** begin **

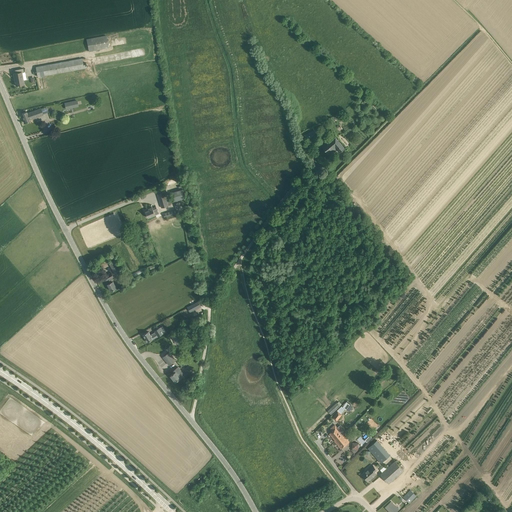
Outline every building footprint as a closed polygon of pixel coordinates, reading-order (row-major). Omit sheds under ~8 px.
[(87,39),(89,51),(108,47),(106,35),(87,39)] [(36,67),(38,76),(42,75),(87,67),(85,57),(36,67)] [(15,70),(15,73),(14,74),(16,86),(24,84),(22,72),(24,72),(23,68),(15,70)] [(77,100),(65,103),(66,109),(78,106),(77,100)] [(21,114),(25,123),(30,121),(30,120),(43,115),(41,108),(27,113),(27,112),(21,114)] [(315,130),(304,135),(308,142),(318,137),(315,130)] [(329,140),(322,146),(329,155),(337,148),(340,152),(345,148),(334,135),(329,139),(328,140),(329,140)] [(172,192),(174,201),(185,198),(182,189),(172,192)] [(158,194),(162,208),(171,205),(166,191),(158,194)] [(163,214),(164,218),(181,213),(178,203),(175,204),(177,211),(163,214)] [(148,209),(149,210),(145,211),(148,218),(155,215),(154,211),(157,209),(156,207),(153,208),(152,207),(148,209)] [(109,263),(115,274),(121,271),(115,260),(109,263)] [(108,284),(111,291),(117,288),(113,281),(111,278),(113,277),(111,273),(104,277),(107,281),(108,280),(109,283),(108,284)] [(198,302),(188,308),(190,312),(201,306),(198,302)] [(143,335),(148,342),(158,336),(158,337),(163,333),(160,328),(154,331),(156,334),(152,336),(149,331),(143,335)] [(169,352),(163,357),(169,365),(176,360),(169,352)] [(183,367),(187,373),(194,367),(190,361),(183,367)] [(171,376),(176,382),(185,375),(178,367),(174,370),(175,372),(171,376)] [(347,402),(343,407),(349,411),(352,406),(347,402)] [(333,417),(337,420),(341,414),(337,411),(333,417)] [(334,441),(335,442),(344,435),(337,427),(335,425),(331,429),(333,431),(330,433),(336,440),(334,441)] [(344,435),(335,442),(341,449),(349,442),(344,435)] [(369,448),(382,462),(391,454),(377,440),(369,448)] [(380,474),(389,484),(404,470),(396,461),(380,474)] [(366,470),(367,471),(363,475),(368,481),(376,474),(374,471),(376,469),(372,465),(370,467),(366,470)] [(404,497),(410,502),(416,495),(410,490),(404,497)] [(391,501),(385,507),(390,511),(395,511),(399,509),(391,501)]
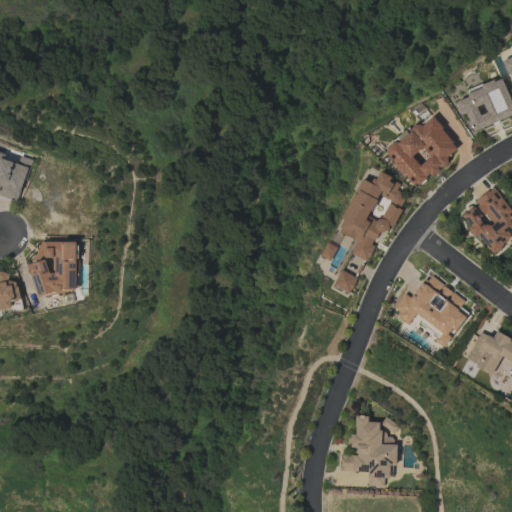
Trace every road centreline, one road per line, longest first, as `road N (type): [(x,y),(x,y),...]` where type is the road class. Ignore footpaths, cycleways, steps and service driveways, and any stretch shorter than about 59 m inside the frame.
road 1 (residential): [(311,511),(318,444),(394,258),(437,198),(511,146)]
road 2 (residential): [(414,230),(511,308)]
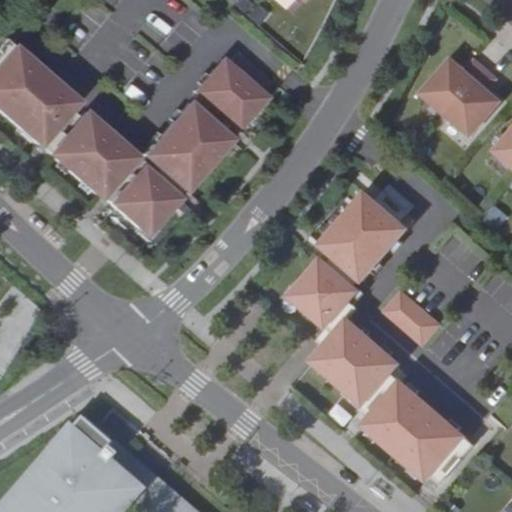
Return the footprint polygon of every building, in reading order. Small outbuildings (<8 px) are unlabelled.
[(0,61),(13,47),(4,38),(0,42),(0,61)] [(0,61),(0,112),(39,146),(70,109),(77,102),(13,47),(0,61)] [(222,59),(194,92),(196,94),(230,124),(238,130),(266,97),(260,92),(270,81),(238,53),(228,64),(222,59)] [(451,60),(421,94),(470,137),(500,102),(487,91),(497,80),(474,60),(464,71),(451,60)] [(196,94),(188,103),(222,132),(230,124),(196,94)] [(188,103),(143,155),(154,165),(159,169),(185,191),(230,139),(222,132),(188,103)] [(39,146),(48,153),(79,117),(70,109),(39,146)] [(79,117),(48,153),(100,198),(125,169),(136,157),(84,112),(79,117)] [(511,131),(494,152),(511,167),(511,131)] [(101,196),(109,203),(128,182),(139,192),(153,177),(159,169),(154,165),(140,182),(125,169),(101,196)] [(128,182),(109,203),(146,235),(177,198),(153,177),(139,192),(128,182)] [(389,185),(382,192),(407,214),(413,206),(389,185)] [(366,194),(321,246),(334,257),(359,280),(362,282),(407,230),(366,194)] [(327,264),(347,282),(334,297),(340,302),(359,280),(334,257),(327,264)] [(322,260),(290,297),(327,329),(345,307),(340,302),(334,297),(347,282),(327,264),(322,260)] [(401,293),(384,312),(422,345),(439,326),(401,293)] [(315,342),(323,349),(348,320),(353,313),(345,307),(327,329),(315,342)] [(323,349),(312,362),(363,407),(397,368),(400,365),(348,320),(323,349)] [(397,368),(363,407),(357,415),(366,422),(401,382),(406,376),(397,368)] [(366,422),(363,426),(427,482),(465,437),(401,382),(366,422)] [(116,442),(85,416),(3,511),(121,511),(135,496),(141,489),(112,463),(121,452),(114,445),(116,442)] [(154,475),(116,442),(114,445),(121,452),(112,463),(141,489),(135,496),(154,511),(194,511),(153,476),(154,475)]
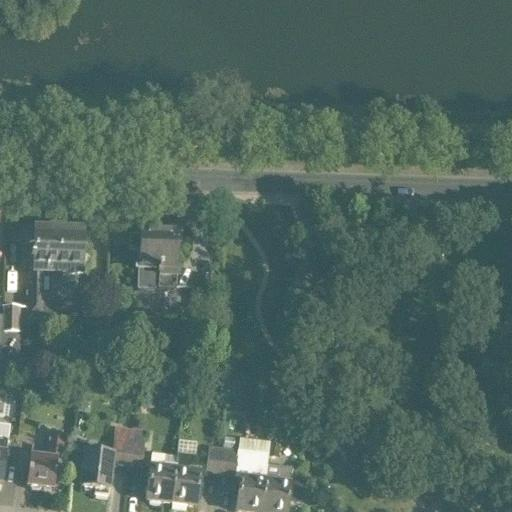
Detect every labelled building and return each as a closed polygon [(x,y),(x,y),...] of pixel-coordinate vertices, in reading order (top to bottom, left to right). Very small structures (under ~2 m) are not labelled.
[(82,234),(34,233),(33,246),(29,246),(26,322),(43,323),(44,301),(60,302),(61,277),(81,278),(81,273),(84,272),(86,271),(87,269),(88,267),(89,266),(88,263),(87,261),(86,260),(85,259),(83,258),(82,258),(82,234)] [(127,238),(127,250),(137,250),(137,270),(134,270),(134,275),(137,275),(137,291),(176,292),(176,282),(179,282),(180,273),(176,272),(177,238),(138,236),(138,238),(127,238)] [(194,279),(193,315),(211,315),(213,280),(194,279)] [(2,311),(1,320),(1,335),(18,335),(18,330),(18,310),(3,310),(2,311)] [(13,402),(19,403),(25,398),(25,392),(19,384),(12,384),(7,388),(7,394),(13,402)] [(155,411),(152,397),(145,398),(148,412),(155,411)] [(132,442),(129,470),(141,471),(145,434),(134,432),(133,442),(132,442)] [(48,437),(48,442),(46,460),(29,458),(25,490),(53,494),(54,479),(59,480),(63,439),(48,437)] [(129,470),(132,442),(115,440),(113,456),(85,452),(80,490),(94,492),(93,499),(107,500),(111,468),(129,470)] [(224,440),(223,450),(233,451),(234,441),(224,440)] [(219,480),(222,453),(207,451),(204,478),(219,480)] [(260,511),(266,469),(267,458),(222,453),(219,480),(239,482),(235,511),(260,511)] [(176,459),(174,474),(170,508),(195,511),(200,473),(195,472),(195,471),(193,471),(194,459),(177,457),(177,459),(176,459)] [(266,469),(260,511),(286,511),(287,504),(299,506),(301,493),(289,491),(289,488),(291,472),(266,469)] [(170,508),(174,474),(149,471),(145,505),(170,508)]
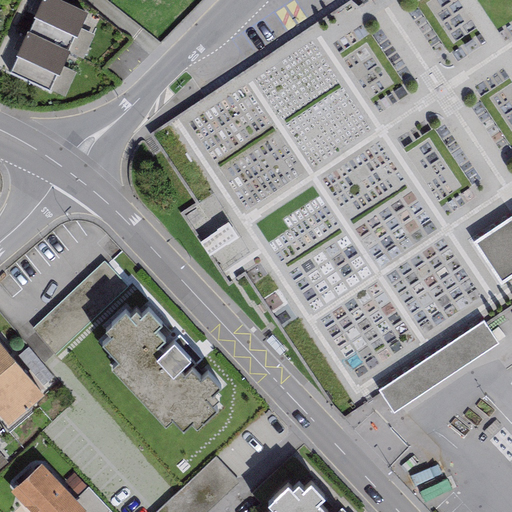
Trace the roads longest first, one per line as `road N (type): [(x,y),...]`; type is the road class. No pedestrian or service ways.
road 1 (residential): [(395,511),(154,250),(66,173)]
road 2 (residential): [(66,173),(178,65)]
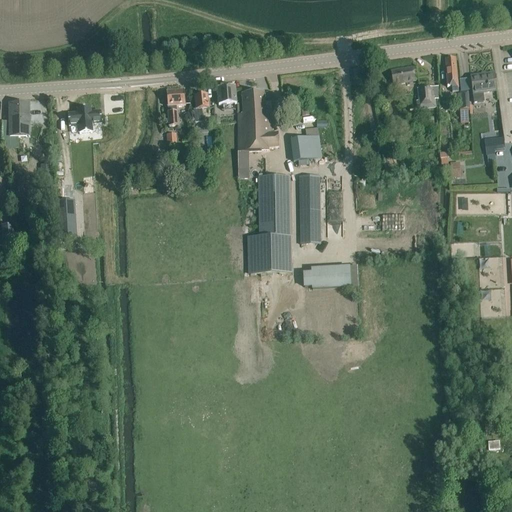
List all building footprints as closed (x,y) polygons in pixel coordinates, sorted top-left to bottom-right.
[(445,59),(446,69),(447,88),(452,88),(452,93),(458,93),(458,92),(458,87),(455,58),(445,59)] [(390,71),(392,81),(393,85),(415,82),(413,68),(390,71)] [(471,77),(472,87),(474,99),(483,97),(482,93),(496,92),(495,84),(494,74),(471,77)] [(217,88),(218,98),(219,106),(237,104),(236,96),(235,86),(217,88)] [(438,87),(417,89),(421,110),(436,108),(436,100),(438,99),(438,87)] [(166,92),(167,102),(168,107),(169,128),(178,127),(176,107),(185,106),(185,100),(184,91),(166,92)] [(458,92),(458,93),(458,106),(459,110),(462,110),(469,109),(468,96),(468,91),(458,92)] [(279,148),(279,143),(278,133),(274,134),(272,115),(266,116),(264,92),(242,94),(242,104),(243,115),(237,115),(238,178),(256,178),(255,152),(269,152),(268,149),(279,148)] [(194,110),(195,120),(196,124),(204,123),(202,110),(209,109),(208,95),(195,97),(196,110),(194,110)] [(6,147),(19,148),(18,138),(27,138),(27,125),(30,124),(29,104),(9,104),(10,122),(3,123),(3,143),(5,143),(6,147)] [(78,114),(68,115),(69,127),(79,126),(79,135),(92,134),(92,125),(102,124),(101,112),(91,113),(90,109),(77,110),(78,114)] [(166,145),(177,146),(177,134),(167,134),(166,145)] [(294,163),(325,159),(323,137),(291,141),(294,163)] [(503,138),(484,140),(486,156),(487,164),(495,163),(494,151),(504,150),(503,138)] [(498,189),(508,189),(507,155),(502,155),(502,168),(497,168),(498,189)] [(459,163),(450,164),(451,179),(461,178),(459,163)] [(51,165),(40,165),(41,183),(51,183),(51,165)] [(25,176),(11,177),(13,208),(27,207),(25,176)] [(258,178),(260,238),(241,238),(241,276),(291,275),(291,237),(290,177),(258,178)] [(320,177),(301,177),(302,244),(321,244),(320,177)] [(56,202),(58,238),(77,237),(74,200),(56,202)] [(13,225),(1,226),(2,237),(6,237),(6,245),(14,244),(13,225)] [(300,290),(349,288),(348,267),(307,268),(308,273),(300,273),(300,290)]
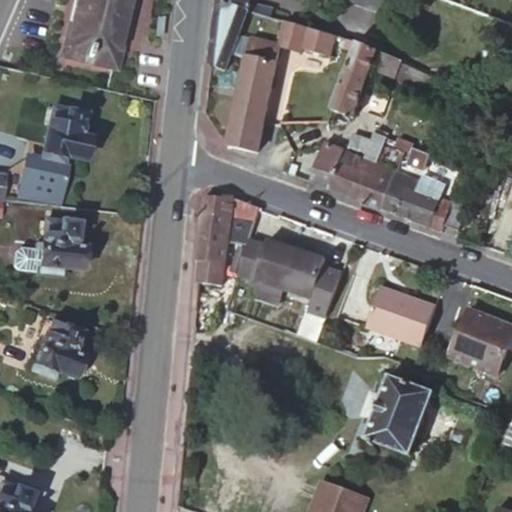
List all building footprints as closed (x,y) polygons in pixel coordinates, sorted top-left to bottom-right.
[(77,0),(66,49),(116,60),(129,0),(77,0)] [(249,2),(243,0),(217,0),(210,59),(226,62),(229,47),(242,50),(272,56),(276,34),(280,13),(249,2)] [(305,21),(280,13),(276,34),(298,42),(300,38),(305,21)] [(332,30),(321,26),(305,21),(300,38),(327,47),(332,30)] [(355,38),(348,35),(346,43),(353,46),(355,38)] [(344,69),(364,77),(370,60),(375,46),(355,38),(353,46),(344,69)] [(438,86),(442,77),(393,57),(394,54),(375,46),(370,60),(397,71),(404,79),(423,86),(427,81),(438,86)] [(272,56),(242,50),(227,138),(256,145),(261,116),(272,56)] [(350,115),(364,77),(344,69),(331,108),(350,115)] [(71,113),(55,111),(48,163),(39,161),(26,173),(23,197),(64,202),(70,156),(88,158),(91,134),(82,133),(84,118),(70,116),(71,113)] [(350,144),(378,154),(387,133),(379,130),(377,137),(356,130),(350,144)] [(381,161),(383,162),(393,136),(387,133),(378,154),(376,159),(381,161)] [(405,147),(409,138),(403,135),(402,139),(400,145),(405,147)] [(324,139),(311,174),(330,182),(340,158),(345,147),(326,139),(324,139)] [(425,163),(430,150),(418,146),(415,145),(410,156),(425,163)] [(363,153),(345,147),(340,158),(357,165),(363,153)] [(357,165),(376,173),(381,161),(376,159),(363,153),(357,165)] [(340,158),(330,182),(366,196),(376,173),(357,165),(340,158)] [(26,173),(39,161),(27,160),(26,173)] [(385,203),(400,168),(383,162),(381,161),(376,173),(366,196),(385,203)] [(0,194),(5,195),(8,168),(0,166),(0,194)] [(429,221),(440,196),(424,190),(429,179),(400,168),(385,203),(429,221)] [(226,194),(203,191),(197,256),(202,257),(200,278),(224,280),(226,259),(231,217),(255,220),(260,204),(233,194),(226,194)] [(443,221),(451,201),(440,196),(429,221),(441,226),(443,221)] [(443,221),(457,227),(465,207),(451,201),(443,221)] [(63,213),(45,211),(43,233),(42,240),(41,247),(34,246),(33,260),(40,261),(40,263),(63,266),(64,259),(83,260),(85,237),(77,236),(79,209),(64,208),(63,213)] [(250,236),(239,271),(259,278),(283,286),(312,295),(324,255),(303,248),(302,253),(288,248),(289,243),(268,236),(267,241),(250,236)] [(289,243),(288,248),(302,253),(303,248),(305,241),(292,236),(289,243)] [(259,278),(254,292),(278,300),(283,286),(259,278)] [(326,281),(320,298),(331,302),(337,285),(326,281)] [(421,345),(436,304),(382,283),(366,325),(421,345)] [(511,325),(469,309),(451,356),(498,374),(511,336),(511,325)] [(67,320),(52,314),(39,346),(35,345),(30,358),(35,360),(33,363),(34,367),(49,374),(55,372),(57,366),(75,373),(84,351),(73,347),(79,329),(67,324),(67,320)] [(393,371),(366,435),(410,453),(437,389),(393,371)] [(8,469),(0,465),(0,511),(17,511),(21,502),(11,498),(19,478),(6,474),(8,469)] [(328,511),(339,484),(321,477),(307,511),(328,511)] [(361,511),(368,494),(339,484),(328,511),(361,511)]
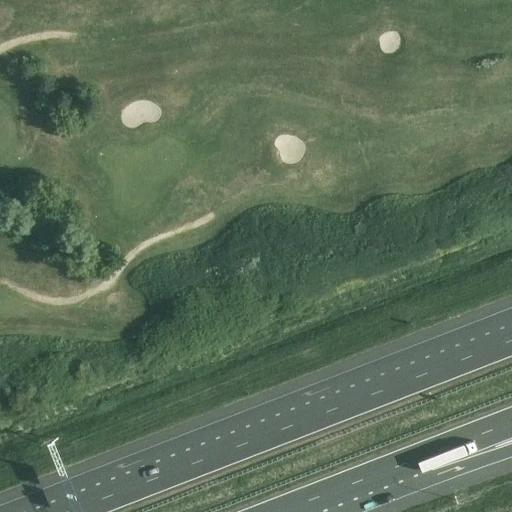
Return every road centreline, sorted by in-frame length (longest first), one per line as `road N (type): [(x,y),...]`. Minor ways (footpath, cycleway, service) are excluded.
road 1 (motorway): [(511,342),(70,511)]
road 2 (motorway): [(281,511),(423,456)]
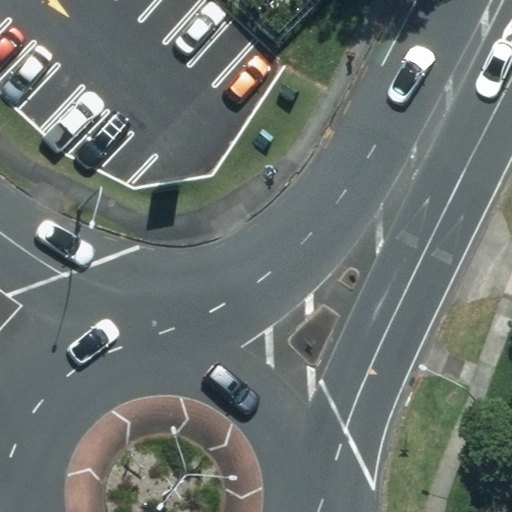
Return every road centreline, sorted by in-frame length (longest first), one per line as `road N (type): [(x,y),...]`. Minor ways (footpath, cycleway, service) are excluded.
road 1 (secondary): [(417,156),(330,464)]
road 2 (secondary): [(218,339),(417,156)]
road 3 (secondary): [(4,450),(38,388),(84,351),(161,330)]
road 4 (secondary): [(0,243),(161,330)]
road 5 (secondary): [(218,339),(265,363),(305,405),(330,464)]
road 6 (secondary): [(417,156),(494,0)]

** end **

**Directive**. Find each line in the rows above that contains the word "class", and copy those lines out in full.

**Written response**.
Trace every road centreline, one road per line, longest first, as `road N (type): [(x,y),(x,y),...]` where type is the road class. Ignore footpaths, cycleways, steps and service driveways, and any stretch shorter than about 59 m inside the frame.
Trace the roads longest first, one per line as `road N (type): [(x,y),...]`; type is the road class. No pedestrian or service ways.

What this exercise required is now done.